» **Objective**
Please pull out every line of the material below that contains the string "markup". Matching is case-sensitive.

» **Data for this task**

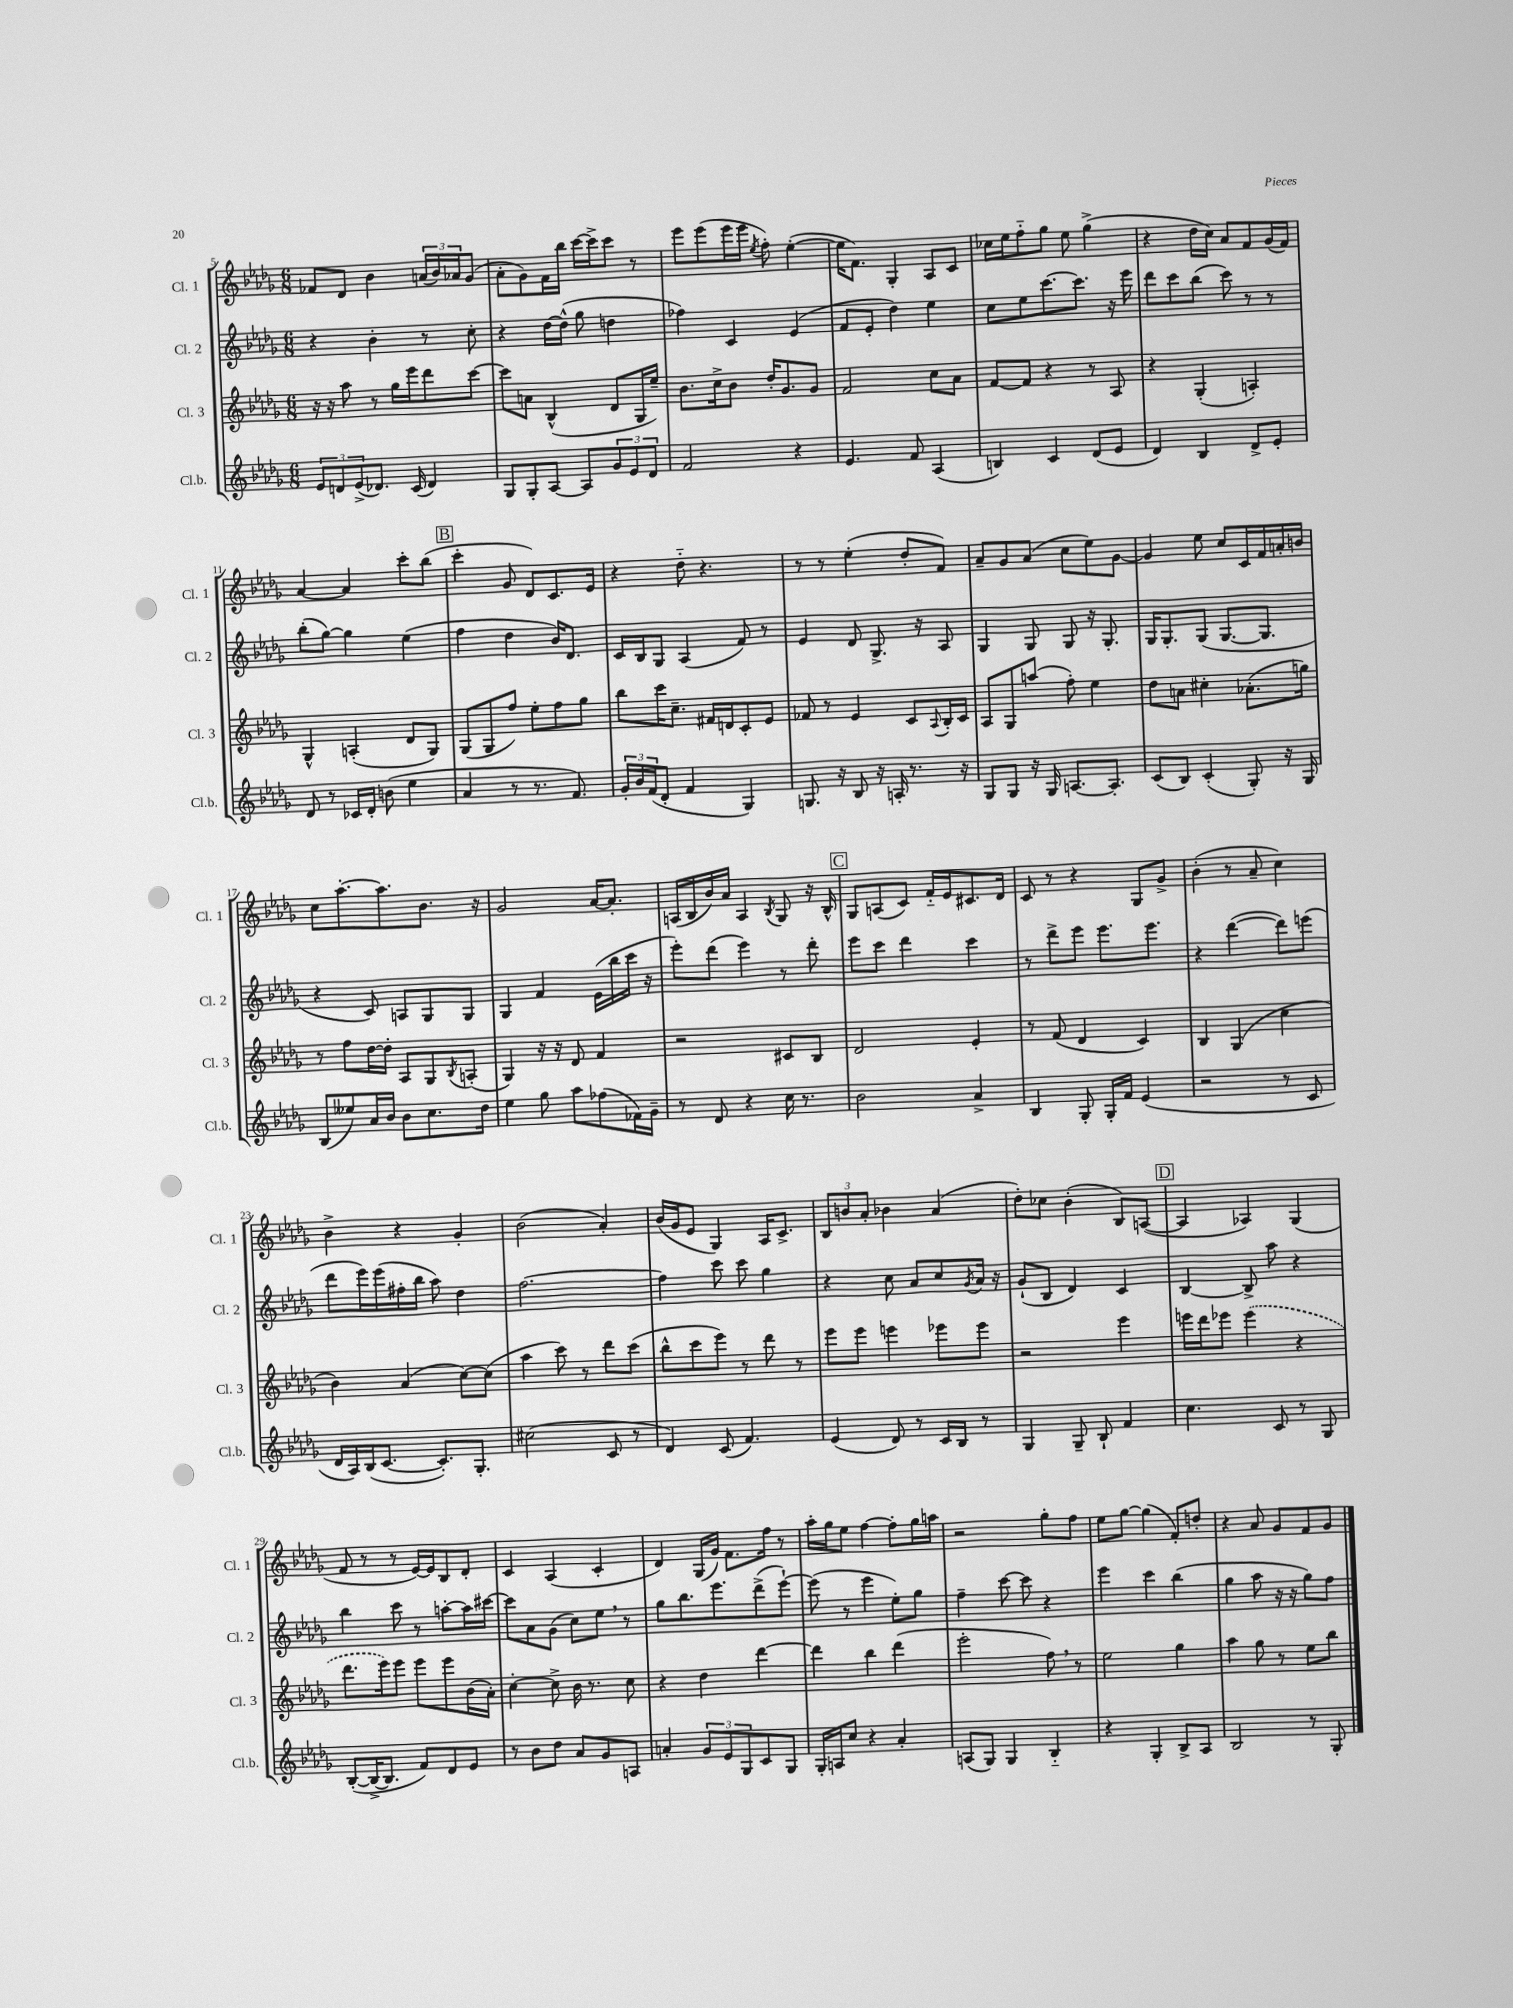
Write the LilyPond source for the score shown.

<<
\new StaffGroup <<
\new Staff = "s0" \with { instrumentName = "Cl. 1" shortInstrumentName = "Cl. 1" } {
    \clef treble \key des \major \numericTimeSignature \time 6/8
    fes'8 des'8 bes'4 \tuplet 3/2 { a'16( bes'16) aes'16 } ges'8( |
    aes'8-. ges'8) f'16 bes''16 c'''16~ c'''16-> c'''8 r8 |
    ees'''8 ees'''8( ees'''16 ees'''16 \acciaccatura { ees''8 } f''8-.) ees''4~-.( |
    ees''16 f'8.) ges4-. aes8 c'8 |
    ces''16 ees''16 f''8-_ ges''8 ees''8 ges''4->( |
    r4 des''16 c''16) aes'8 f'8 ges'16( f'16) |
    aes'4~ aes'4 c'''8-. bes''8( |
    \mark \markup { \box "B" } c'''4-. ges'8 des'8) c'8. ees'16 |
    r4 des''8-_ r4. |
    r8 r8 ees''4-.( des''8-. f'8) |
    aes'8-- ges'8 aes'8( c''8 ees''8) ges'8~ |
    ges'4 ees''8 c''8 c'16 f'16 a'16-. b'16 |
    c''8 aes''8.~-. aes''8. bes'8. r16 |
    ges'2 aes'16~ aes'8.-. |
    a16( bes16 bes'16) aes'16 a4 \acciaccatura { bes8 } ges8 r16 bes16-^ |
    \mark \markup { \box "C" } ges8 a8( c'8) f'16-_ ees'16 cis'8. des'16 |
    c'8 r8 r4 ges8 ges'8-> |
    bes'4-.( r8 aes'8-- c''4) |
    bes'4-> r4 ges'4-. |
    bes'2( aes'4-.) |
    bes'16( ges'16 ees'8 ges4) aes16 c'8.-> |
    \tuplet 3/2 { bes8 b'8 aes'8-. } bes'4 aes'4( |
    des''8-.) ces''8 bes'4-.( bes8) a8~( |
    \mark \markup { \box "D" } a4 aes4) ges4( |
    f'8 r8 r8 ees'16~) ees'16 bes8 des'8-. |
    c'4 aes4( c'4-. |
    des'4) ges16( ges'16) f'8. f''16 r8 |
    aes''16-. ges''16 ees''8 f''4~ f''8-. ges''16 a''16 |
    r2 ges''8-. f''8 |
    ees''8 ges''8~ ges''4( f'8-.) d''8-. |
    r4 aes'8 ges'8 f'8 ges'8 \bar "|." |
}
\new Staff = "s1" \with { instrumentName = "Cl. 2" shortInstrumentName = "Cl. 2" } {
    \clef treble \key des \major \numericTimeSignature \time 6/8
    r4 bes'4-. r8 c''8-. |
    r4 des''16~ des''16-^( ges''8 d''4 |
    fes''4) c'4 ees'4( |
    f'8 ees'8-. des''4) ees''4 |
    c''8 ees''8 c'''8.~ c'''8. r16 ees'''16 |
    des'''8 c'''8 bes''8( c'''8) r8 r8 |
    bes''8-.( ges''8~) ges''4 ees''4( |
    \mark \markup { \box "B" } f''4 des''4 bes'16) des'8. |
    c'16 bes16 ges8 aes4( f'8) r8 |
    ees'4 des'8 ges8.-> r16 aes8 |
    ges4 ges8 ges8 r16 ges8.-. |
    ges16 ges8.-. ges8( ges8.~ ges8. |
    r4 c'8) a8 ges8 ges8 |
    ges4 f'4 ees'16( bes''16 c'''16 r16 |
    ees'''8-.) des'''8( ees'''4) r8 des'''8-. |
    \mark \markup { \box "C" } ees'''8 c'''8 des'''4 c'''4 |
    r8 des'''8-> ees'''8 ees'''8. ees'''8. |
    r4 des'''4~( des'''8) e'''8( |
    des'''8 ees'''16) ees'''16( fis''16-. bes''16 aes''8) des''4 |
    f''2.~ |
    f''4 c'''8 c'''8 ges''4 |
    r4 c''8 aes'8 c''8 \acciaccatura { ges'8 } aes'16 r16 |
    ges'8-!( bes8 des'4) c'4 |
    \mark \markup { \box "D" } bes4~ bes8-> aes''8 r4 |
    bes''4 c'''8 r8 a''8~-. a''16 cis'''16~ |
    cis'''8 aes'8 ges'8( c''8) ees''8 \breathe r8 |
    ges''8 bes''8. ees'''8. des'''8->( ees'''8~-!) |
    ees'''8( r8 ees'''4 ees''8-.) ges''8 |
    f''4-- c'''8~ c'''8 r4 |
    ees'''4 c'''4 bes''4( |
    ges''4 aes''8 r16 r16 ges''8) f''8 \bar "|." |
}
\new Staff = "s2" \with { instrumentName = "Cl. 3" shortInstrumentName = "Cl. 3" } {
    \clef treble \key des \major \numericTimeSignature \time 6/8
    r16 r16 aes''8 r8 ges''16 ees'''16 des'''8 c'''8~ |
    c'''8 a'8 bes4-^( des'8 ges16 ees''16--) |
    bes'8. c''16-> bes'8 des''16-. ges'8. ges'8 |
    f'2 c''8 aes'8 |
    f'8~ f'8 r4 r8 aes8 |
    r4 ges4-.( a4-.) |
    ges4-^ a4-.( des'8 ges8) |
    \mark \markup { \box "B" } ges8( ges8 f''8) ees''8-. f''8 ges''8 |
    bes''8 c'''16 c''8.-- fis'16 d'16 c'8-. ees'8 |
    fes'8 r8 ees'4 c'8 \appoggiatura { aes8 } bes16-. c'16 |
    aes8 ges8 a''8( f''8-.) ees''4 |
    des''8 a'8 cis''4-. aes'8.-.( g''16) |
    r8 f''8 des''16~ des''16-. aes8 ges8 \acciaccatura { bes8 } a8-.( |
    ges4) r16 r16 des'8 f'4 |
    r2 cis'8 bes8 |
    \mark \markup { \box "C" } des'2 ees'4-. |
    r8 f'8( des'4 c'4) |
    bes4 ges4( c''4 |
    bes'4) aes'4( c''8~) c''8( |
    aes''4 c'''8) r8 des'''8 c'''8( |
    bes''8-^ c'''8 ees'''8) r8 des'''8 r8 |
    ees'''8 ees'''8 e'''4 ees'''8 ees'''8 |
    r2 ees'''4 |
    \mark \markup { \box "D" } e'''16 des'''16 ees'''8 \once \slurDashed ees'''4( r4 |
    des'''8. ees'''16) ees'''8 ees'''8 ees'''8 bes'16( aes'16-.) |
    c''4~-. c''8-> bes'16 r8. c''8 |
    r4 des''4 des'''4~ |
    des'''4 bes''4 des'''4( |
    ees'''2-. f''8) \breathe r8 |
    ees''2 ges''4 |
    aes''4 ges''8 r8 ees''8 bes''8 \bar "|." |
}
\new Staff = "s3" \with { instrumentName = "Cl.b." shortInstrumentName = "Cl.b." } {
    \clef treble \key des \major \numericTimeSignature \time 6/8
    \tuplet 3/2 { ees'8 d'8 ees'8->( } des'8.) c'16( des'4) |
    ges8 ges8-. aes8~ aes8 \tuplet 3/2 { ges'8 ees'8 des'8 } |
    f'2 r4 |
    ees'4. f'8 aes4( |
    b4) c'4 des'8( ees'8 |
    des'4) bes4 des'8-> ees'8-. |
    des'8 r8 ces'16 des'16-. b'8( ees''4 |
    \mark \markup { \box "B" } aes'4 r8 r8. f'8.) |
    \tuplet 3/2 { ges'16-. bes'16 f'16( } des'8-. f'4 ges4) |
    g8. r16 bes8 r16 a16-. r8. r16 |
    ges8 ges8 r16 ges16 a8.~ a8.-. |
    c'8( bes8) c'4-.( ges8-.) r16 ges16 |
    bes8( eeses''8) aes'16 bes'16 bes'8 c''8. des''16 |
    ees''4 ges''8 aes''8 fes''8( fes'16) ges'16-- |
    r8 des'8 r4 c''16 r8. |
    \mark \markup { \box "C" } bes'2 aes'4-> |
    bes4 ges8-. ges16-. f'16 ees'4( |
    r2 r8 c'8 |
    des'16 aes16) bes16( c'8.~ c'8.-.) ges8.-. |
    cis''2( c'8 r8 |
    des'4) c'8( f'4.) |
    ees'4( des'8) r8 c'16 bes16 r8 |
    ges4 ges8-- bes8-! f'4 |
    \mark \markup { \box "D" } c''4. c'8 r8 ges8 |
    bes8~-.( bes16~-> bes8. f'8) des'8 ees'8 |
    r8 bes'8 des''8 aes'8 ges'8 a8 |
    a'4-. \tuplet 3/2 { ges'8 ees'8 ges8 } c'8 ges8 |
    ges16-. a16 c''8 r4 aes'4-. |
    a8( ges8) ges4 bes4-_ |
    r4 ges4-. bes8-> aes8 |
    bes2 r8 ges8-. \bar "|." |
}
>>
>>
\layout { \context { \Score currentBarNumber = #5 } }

» **Complete answer**
    \mark \markup { \box "B" } c'''4-. ges'8 des'8) c'8. ees'16 |
    \mark \markup { \box "C" } ges8 a8( c'8) f'16-_ ees'16 cis'8. des'16 |
    \mark \markup { \box "D" } a4 aes4) ges4( |
    \mark \markup { \box "B" } f''4 des''4 bes'16) des'8. |
    \mark \markup { \box "C" } ees'''8 c'''8 des'''4 c'''4 |
    \mark \markup { \box "D" } bes4~ bes8-> aes''8 r4 |
    \mark \markup { \box "B" } ges8( ges8 f''8) ees''8-. f''8 ges''8 |
    \mark \markup { \box "C" } des'2 ees'4-. |
    \mark \markup { \box "D" } e'''16 des'''16 ees'''8 \once \slurDashed ees'''4( r4 |
    \mark \markup { \box "B" } aes'4 r8 r8. f'8.) |
    \mark \markup { \box "C" } bes'2 aes'4-> |
    \mark \markup { \box "D" } c''4. c'8 r8 ges8 |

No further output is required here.